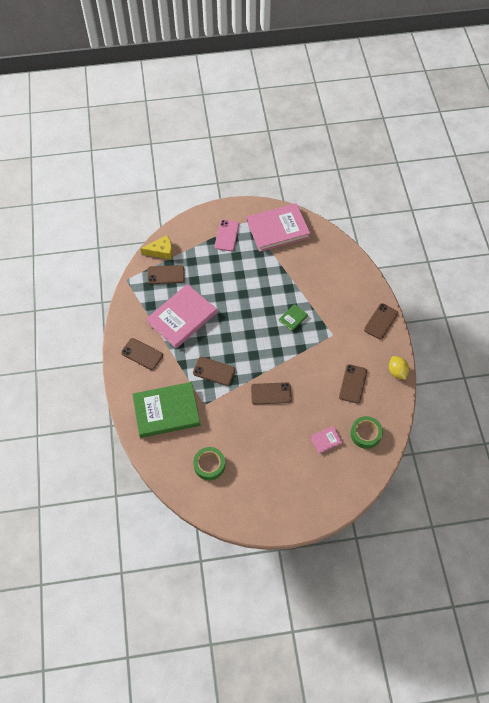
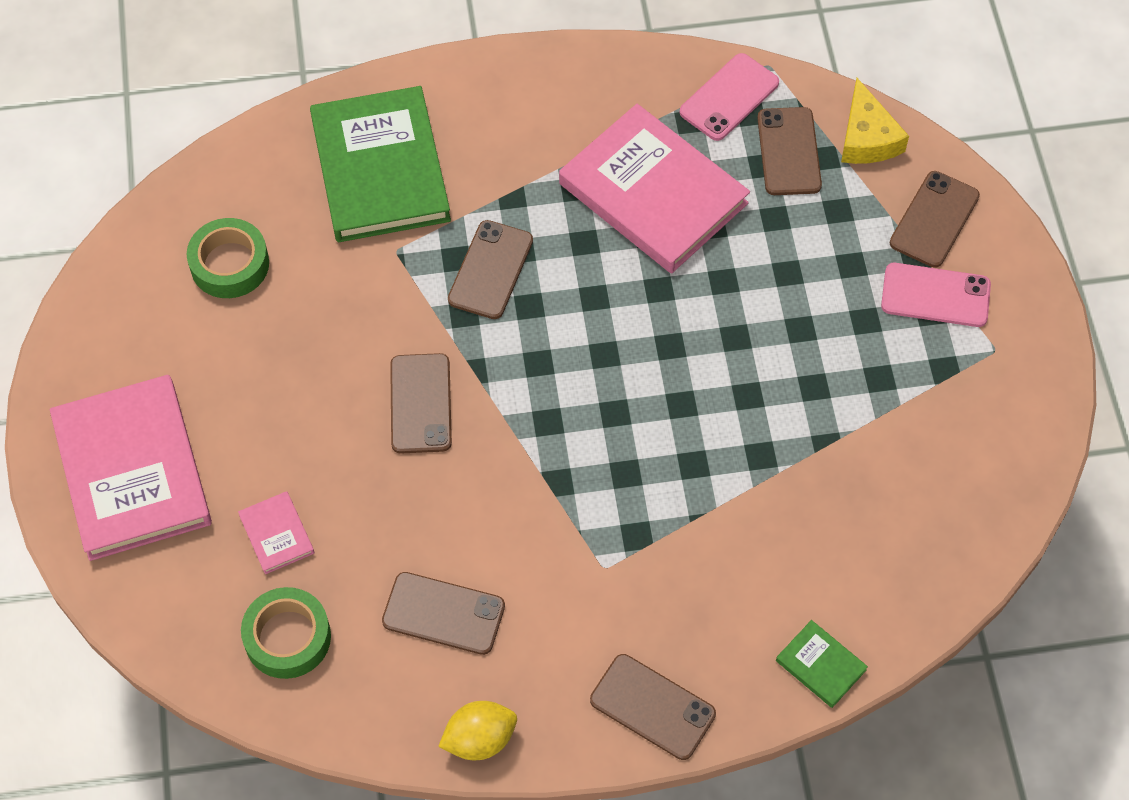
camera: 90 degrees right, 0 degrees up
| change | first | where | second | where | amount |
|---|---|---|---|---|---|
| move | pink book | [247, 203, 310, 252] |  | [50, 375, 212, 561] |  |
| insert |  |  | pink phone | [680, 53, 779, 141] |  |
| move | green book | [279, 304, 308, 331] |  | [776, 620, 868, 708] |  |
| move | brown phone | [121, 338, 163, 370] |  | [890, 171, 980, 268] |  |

==

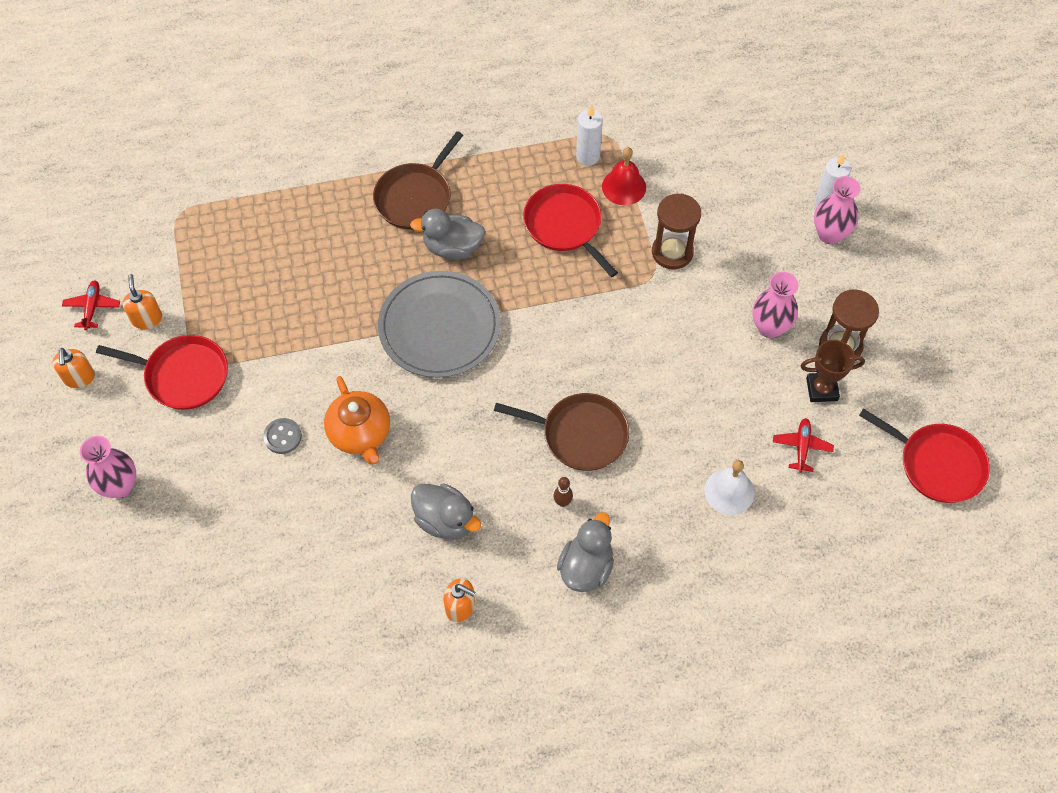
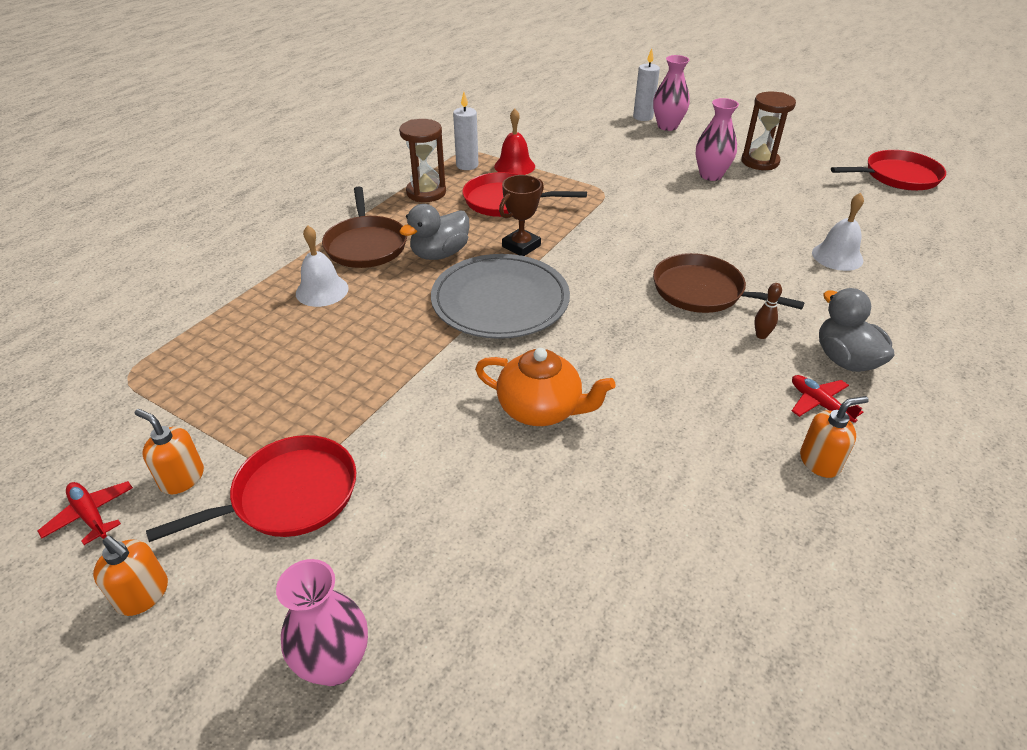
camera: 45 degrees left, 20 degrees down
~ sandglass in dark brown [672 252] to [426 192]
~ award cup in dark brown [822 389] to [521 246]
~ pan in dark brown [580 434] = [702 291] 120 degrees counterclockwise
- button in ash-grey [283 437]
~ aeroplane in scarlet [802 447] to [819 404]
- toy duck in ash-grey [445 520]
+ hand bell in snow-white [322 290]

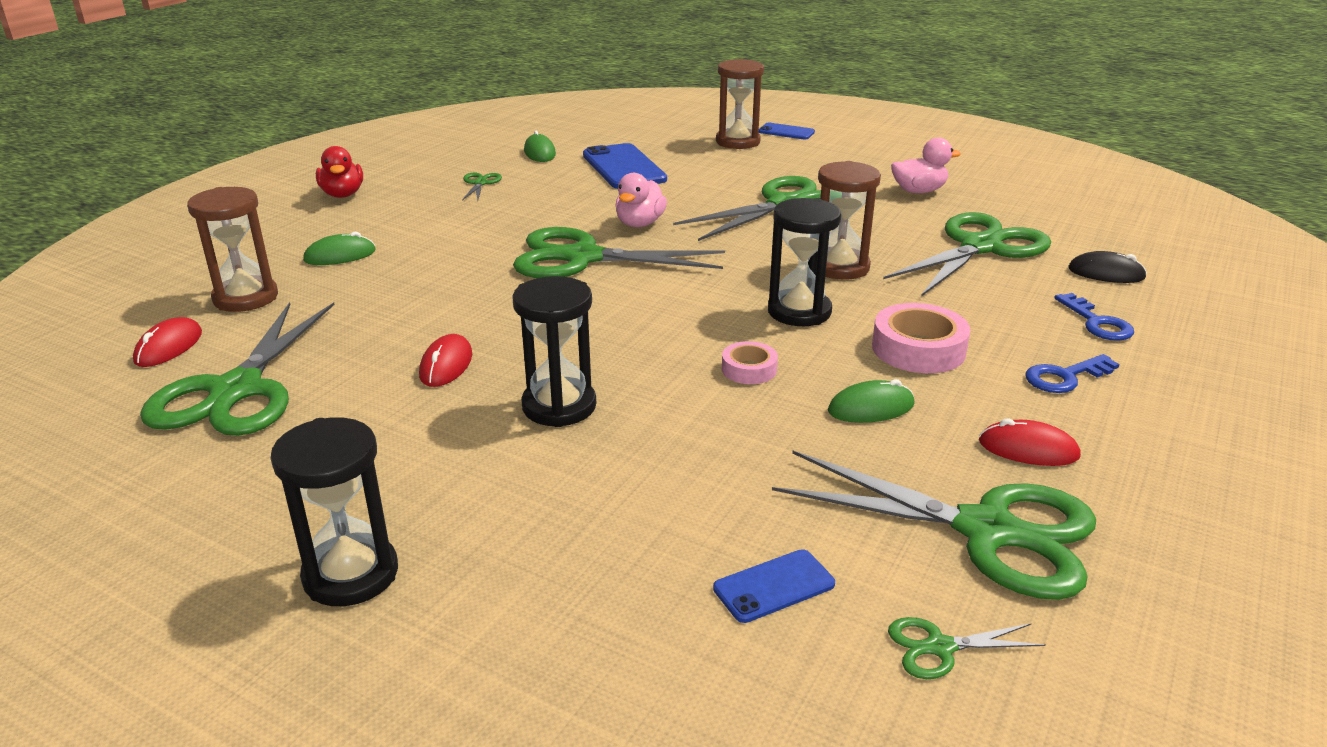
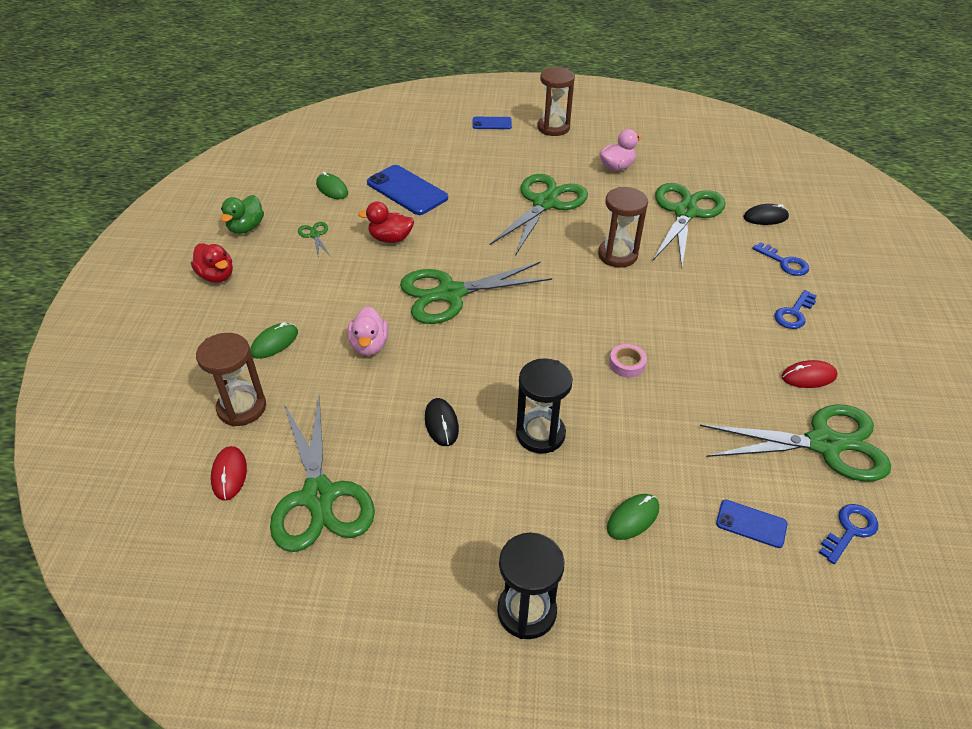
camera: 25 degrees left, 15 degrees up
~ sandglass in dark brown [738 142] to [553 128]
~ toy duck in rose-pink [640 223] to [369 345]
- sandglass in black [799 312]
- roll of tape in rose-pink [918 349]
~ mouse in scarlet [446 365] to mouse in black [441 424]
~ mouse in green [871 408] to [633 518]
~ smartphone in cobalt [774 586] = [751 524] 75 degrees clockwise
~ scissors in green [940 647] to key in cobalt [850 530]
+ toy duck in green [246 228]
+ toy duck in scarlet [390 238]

▸ Work task: Extract the lines of the preceding material that run from the line with "120 degrees counterclockwise" through the line with "- toy duck in ash-grey [445 520]", inclusive, reproducing them exactly and adding nothing.

▸ Response for this exercise:
~ pan in dark brown [580 434] = [702 291] 120 degrees counterclockwise
- button in ash-grey [283 437]
~ aeroplane in scarlet [802 447] to [819 404]
- toy duck in ash-grey [445 520]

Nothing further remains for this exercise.